WHAT IS NEEDED: Please output every line of the material as it stands, without the pictures.

++++++++

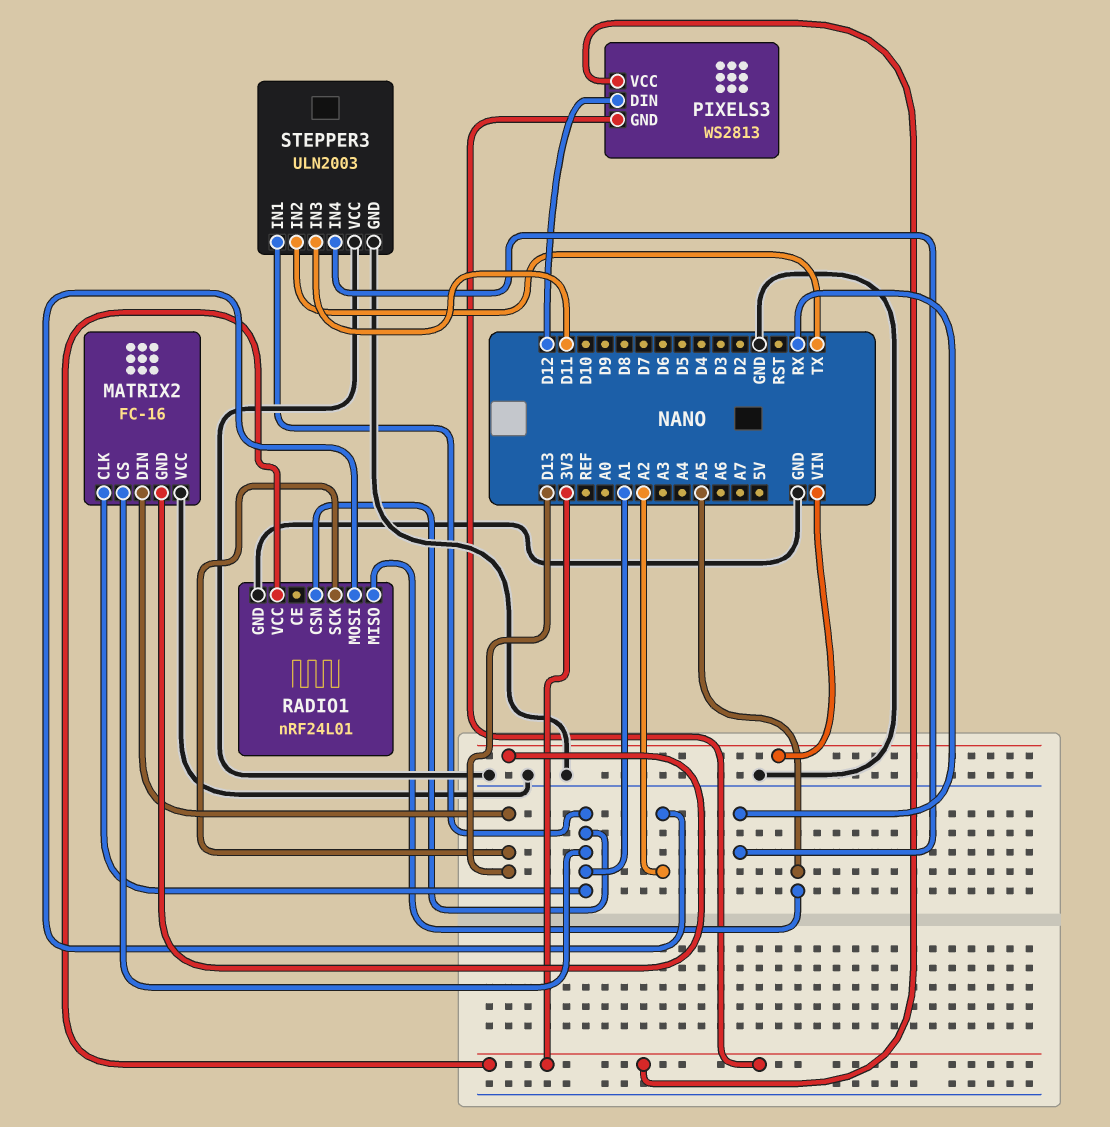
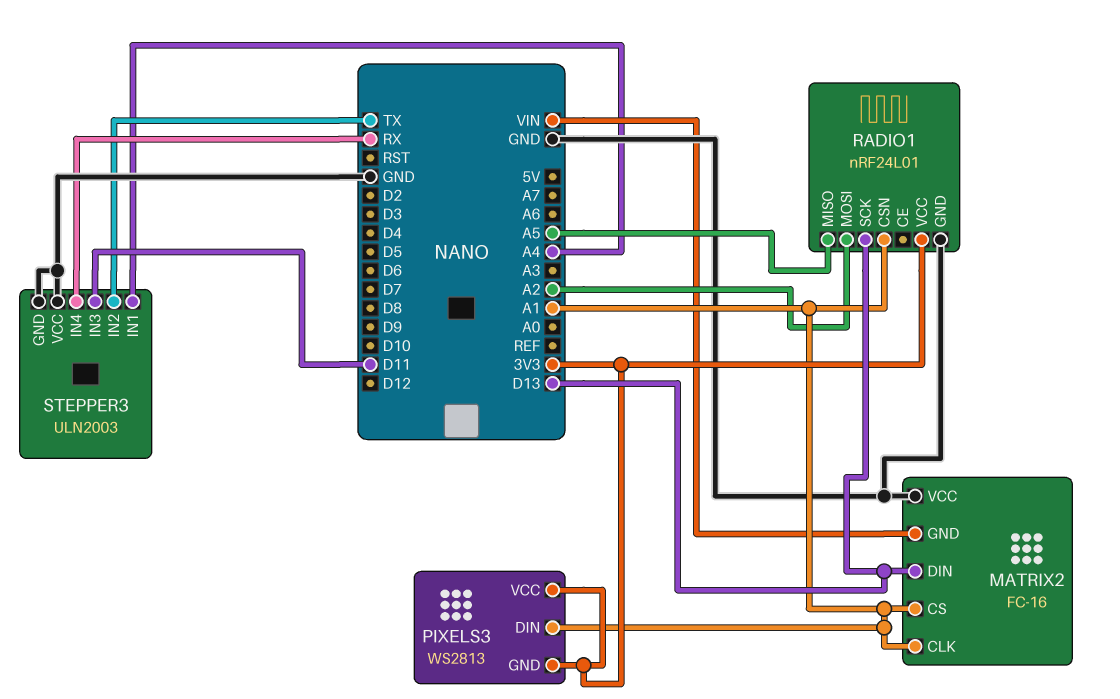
PIXELS3 pin DIN: D12 -> A1
STEPPER3 pin IN1: A1 -> A4

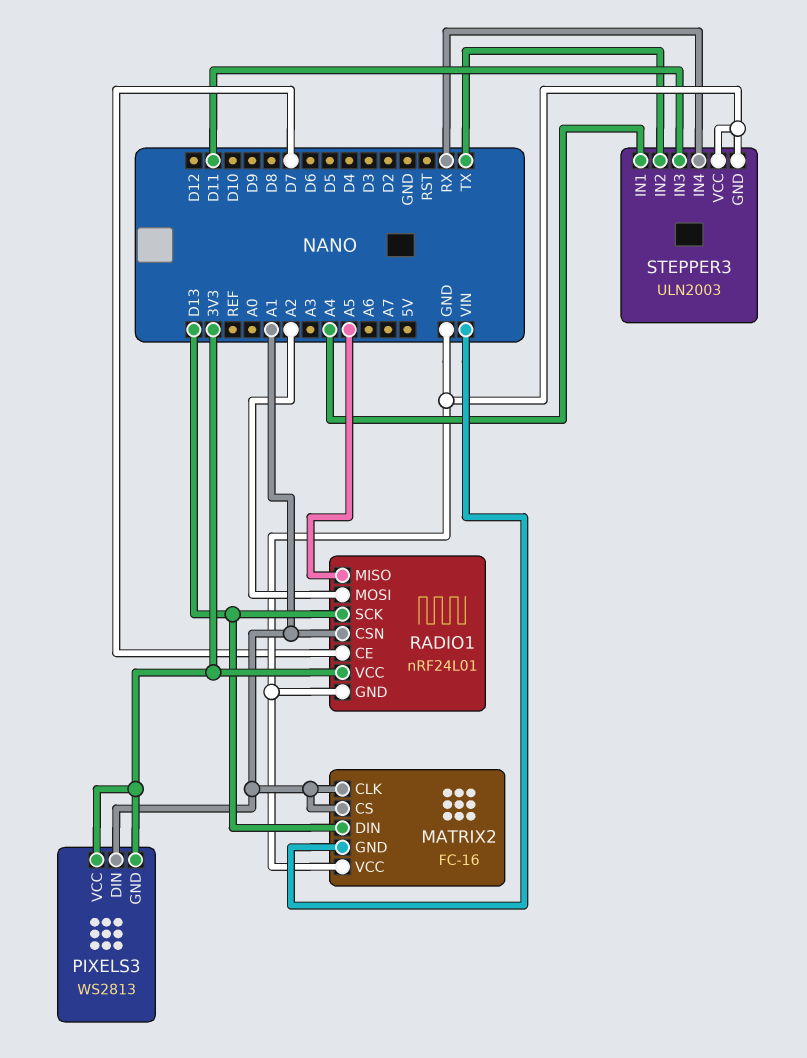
RADIO1 pin CE: none -> D7

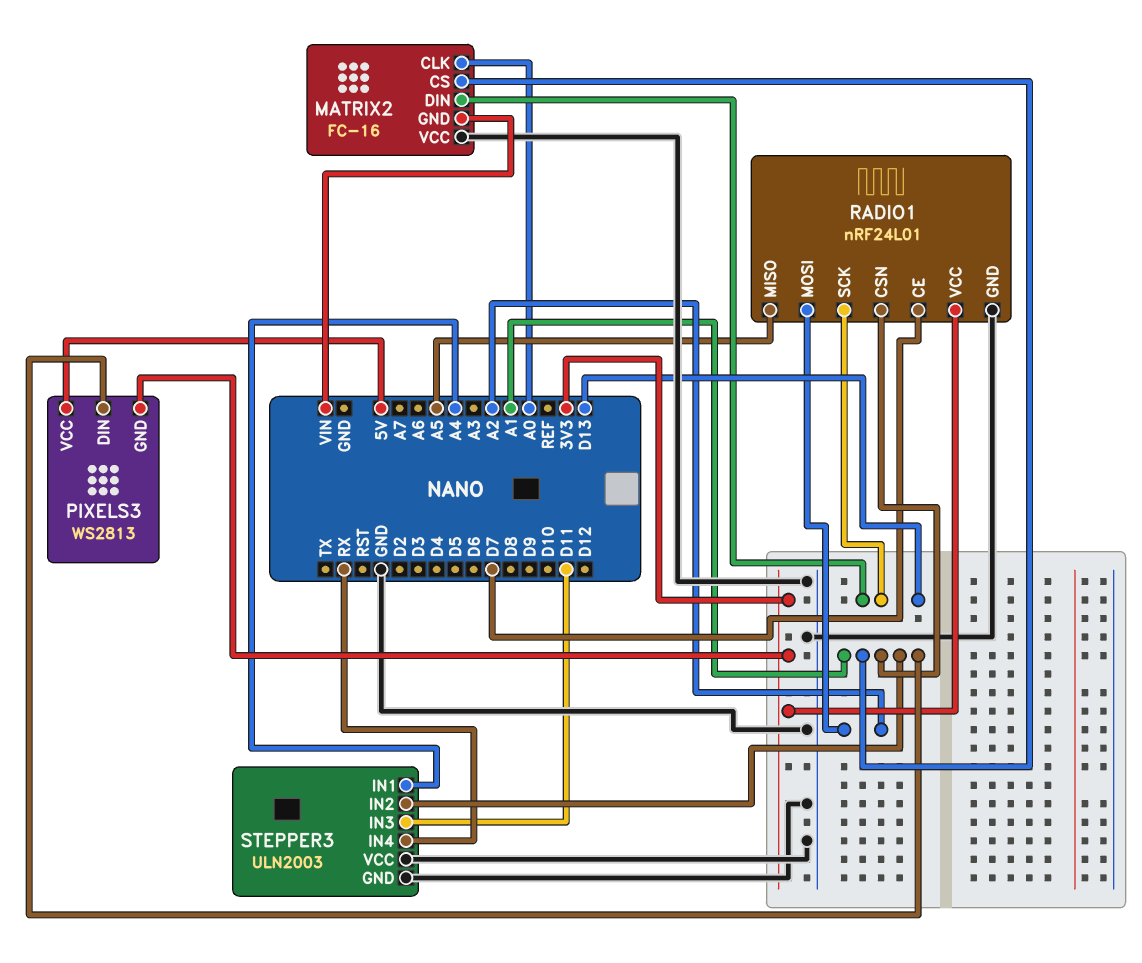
MATRIX2 pin CLK: A1 -> A0
PIXELS3 pin VCC: 3V3 -> 5V
STEPPER3 pin IN2: TX -> A1

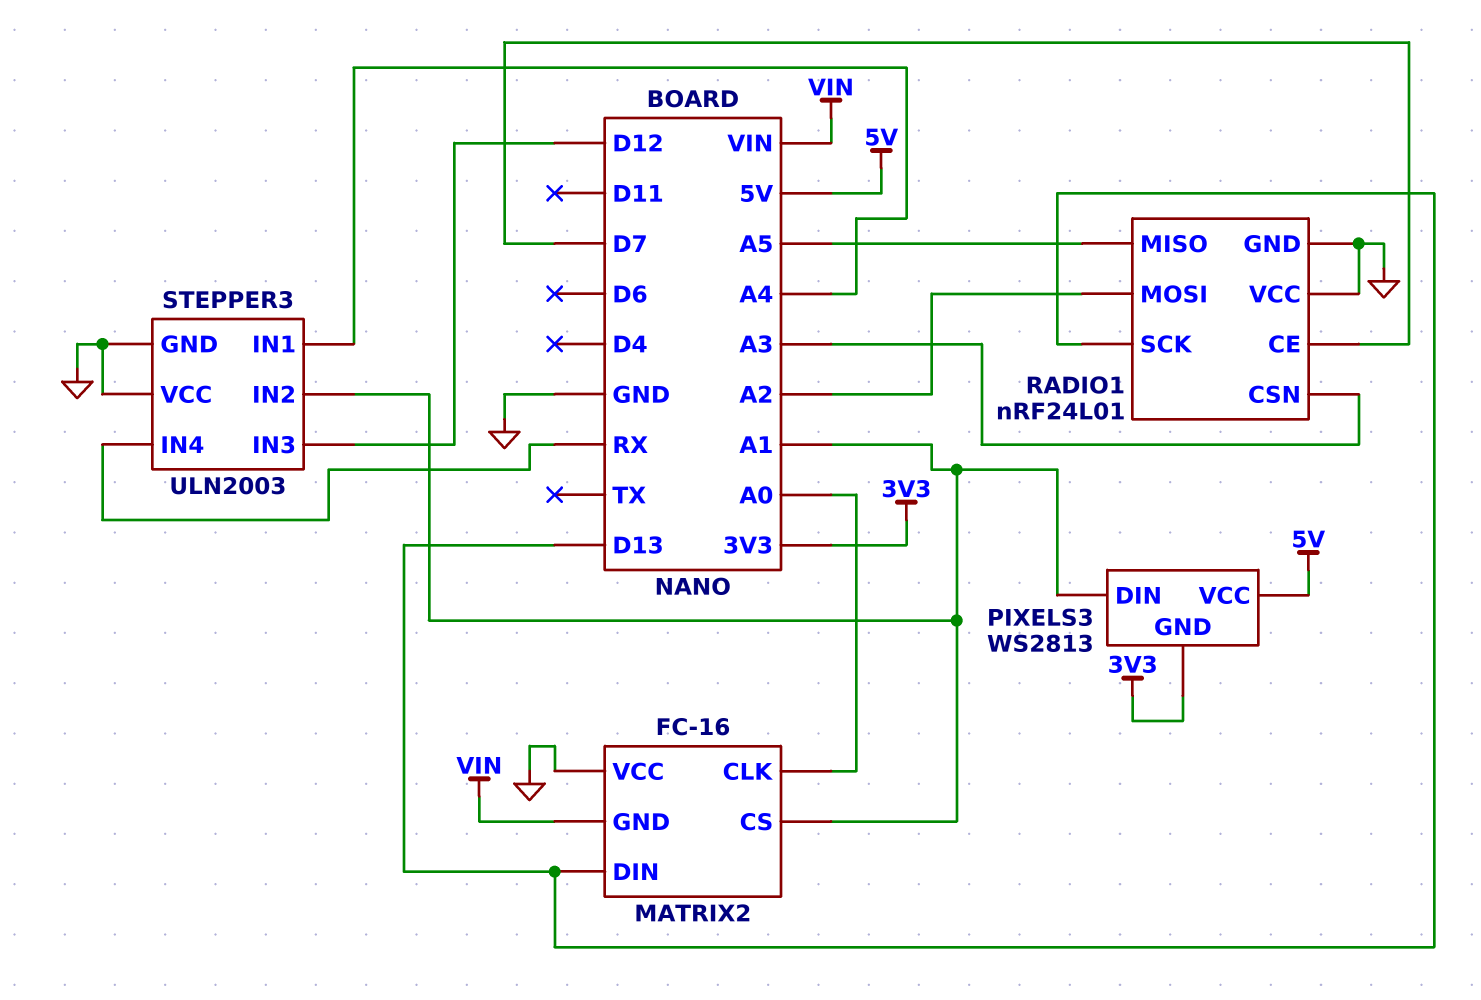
RADIO1 pin CSN: A1 -> A3
RADIO1 pin VCC: 3V3 -> GND
STEPPER3 pin IN3: D11 -> D12

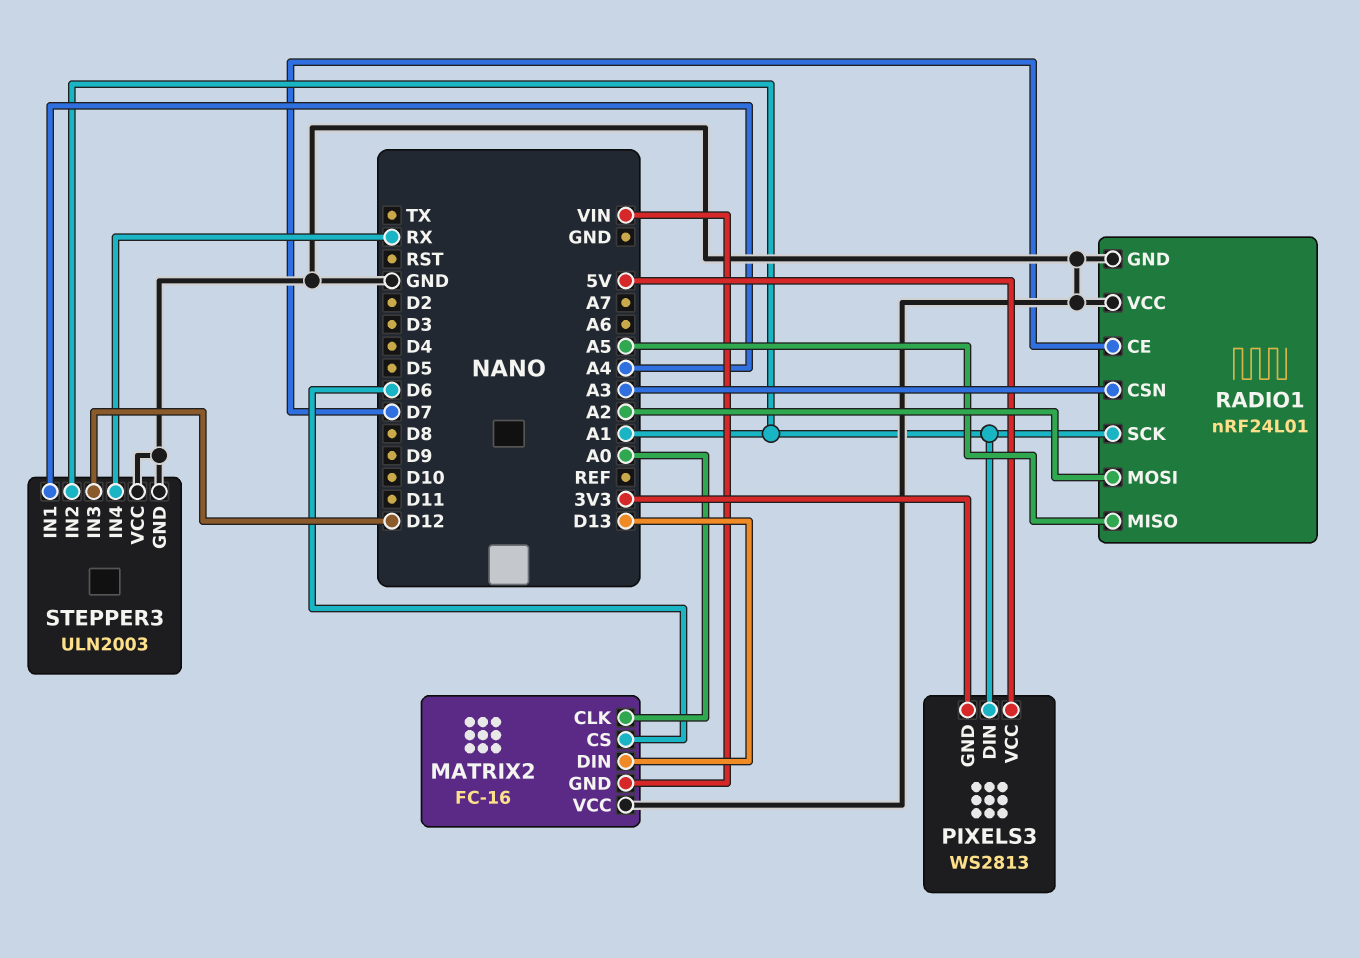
MATRIX2 pin CS: A1 -> D6
RADIO1 pin SCK: D13 -> A1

++++++++

ANSWER TO THIS PROBLEM:
PIXELS3 pin DIN: D12 -> A1
STEPPER3 pin IN1: A1 -> A4

RADIO1 pin CE: none -> D7

MATRIX2 pin CLK: A1 -> A0
PIXELS3 pin VCC: 3V3 -> 5V
STEPPER3 pin IN2: TX -> A1

RADIO1 pin CSN: A1 -> A3
RADIO1 pin VCC: 3V3 -> GND
STEPPER3 pin IN3: D11 -> D12

MATRIX2 pin CS: A1 -> D6
RADIO1 pin SCK: D13 -> A1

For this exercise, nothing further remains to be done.